(Before-and-after change records)
•••••

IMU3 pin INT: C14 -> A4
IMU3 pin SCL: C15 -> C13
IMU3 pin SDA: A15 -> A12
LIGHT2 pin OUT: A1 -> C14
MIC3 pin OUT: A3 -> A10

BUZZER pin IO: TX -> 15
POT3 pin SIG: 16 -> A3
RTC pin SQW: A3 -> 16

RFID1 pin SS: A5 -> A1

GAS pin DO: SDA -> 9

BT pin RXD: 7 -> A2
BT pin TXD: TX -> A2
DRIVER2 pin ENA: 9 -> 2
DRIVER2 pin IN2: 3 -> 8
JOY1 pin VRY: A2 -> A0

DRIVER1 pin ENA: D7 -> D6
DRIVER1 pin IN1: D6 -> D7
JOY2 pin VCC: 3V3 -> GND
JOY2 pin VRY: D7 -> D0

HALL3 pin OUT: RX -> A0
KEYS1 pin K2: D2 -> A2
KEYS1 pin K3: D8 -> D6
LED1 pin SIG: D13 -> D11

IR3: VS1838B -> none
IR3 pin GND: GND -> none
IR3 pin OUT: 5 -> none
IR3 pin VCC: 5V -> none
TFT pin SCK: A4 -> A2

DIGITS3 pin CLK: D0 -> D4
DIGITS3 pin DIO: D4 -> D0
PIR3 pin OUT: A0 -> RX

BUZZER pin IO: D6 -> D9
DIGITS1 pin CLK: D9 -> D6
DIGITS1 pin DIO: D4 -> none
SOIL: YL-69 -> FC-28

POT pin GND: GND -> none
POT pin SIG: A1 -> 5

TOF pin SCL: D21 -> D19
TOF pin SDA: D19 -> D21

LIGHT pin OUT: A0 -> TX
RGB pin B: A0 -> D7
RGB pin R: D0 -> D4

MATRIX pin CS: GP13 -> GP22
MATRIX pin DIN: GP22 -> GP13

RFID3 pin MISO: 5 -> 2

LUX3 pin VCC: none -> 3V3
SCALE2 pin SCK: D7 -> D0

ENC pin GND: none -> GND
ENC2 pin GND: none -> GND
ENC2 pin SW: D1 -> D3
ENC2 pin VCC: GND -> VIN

•••••

Brief:
The line with "LIGHT2 pin OUT: A1 -> C14" through the last line of the data: write these out exactly, and no others.

Task output:
LIGHT2 pin OUT: A1 -> C14
MIC3 pin OUT: A3 -> A10

BUZZER pin IO: TX -> 15
POT3 pin SIG: 16 -> A3
RTC pin SQW: A3 -> 16

RFID1 pin SS: A5 -> A1

GAS pin DO: SDA -> 9

BT pin RXD: 7 -> A2
BT pin TXD: TX -> A2
DRIVER2 pin ENA: 9 -> 2
DRIVER2 pin IN2: 3 -> 8
JOY1 pin VRY: A2 -> A0

DRIVER1 pin ENA: D7 -> D6
DRIVER1 pin IN1: D6 -> D7
JOY2 pin VCC: 3V3 -> GND
JOY2 pin VRY: D7 -> D0

HALL3 pin OUT: RX -> A0
KEYS1 pin K2: D2 -> A2
KEYS1 pin K3: D8 -> D6
LED1 pin SIG: D13 -> D11

IR3: VS1838B -> none
IR3 pin GND: GND -> none
IR3 pin OUT: 5 -> none
IR3 pin VCC: 5V -> none
TFT pin SCK: A4 -> A2

DIGITS3 pin CLK: D0 -> D4
DIGITS3 pin DIO: D4 -> D0
PIR3 pin OUT: A0 -> RX

BUZZER pin IO: D6 -> D9
DIGITS1 pin CLK: D9 -> D6
DIGITS1 pin DIO: D4 -> none
SOIL: YL-69 -> FC-28

POT pin GND: GND -> none
POT pin SIG: A1 -> 5

TOF pin SCL: D21 -> D19
TOF pin SDA: D19 -> D21

LIGHT pin OUT: A0 -> TX
RGB pin B: A0 -> D7
RGB pin R: D0 -> D4

MATRIX pin CS: GP13 -> GP22
MATRIX pin DIN: GP22 -> GP13

RFID3 pin MISO: 5 -> 2

LUX3 pin VCC: none -> 3V3
SCALE2 pin SCK: D7 -> D0

ENC pin GND: none -> GND
ENC2 pin GND: none -> GND
ENC2 pin SW: D1 -> D3
ENC2 pin VCC: GND -> VIN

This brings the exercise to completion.